*** Opening Records supplied ***

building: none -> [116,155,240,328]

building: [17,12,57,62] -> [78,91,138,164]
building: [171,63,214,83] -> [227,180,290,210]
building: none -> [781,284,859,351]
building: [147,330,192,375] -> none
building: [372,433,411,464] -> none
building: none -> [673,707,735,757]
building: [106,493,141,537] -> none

*** Closing Records supplied ***

• **Goal of the exercise**: From the first line to the last, write out the data exactly.

• **Response area**:
building: none -> [116,155,240,328]

building: [17,12,57,62] -> [78,91,138,164]
building: [171,63,214,83] -> [227,180,290,210]
building: none -> [781,284,859,351]
building: [147,330,192,375] -> none
building: [372,433,411,464] -> none
building: none -> [673,707,735,757]
building: [106,493,141,537] -> none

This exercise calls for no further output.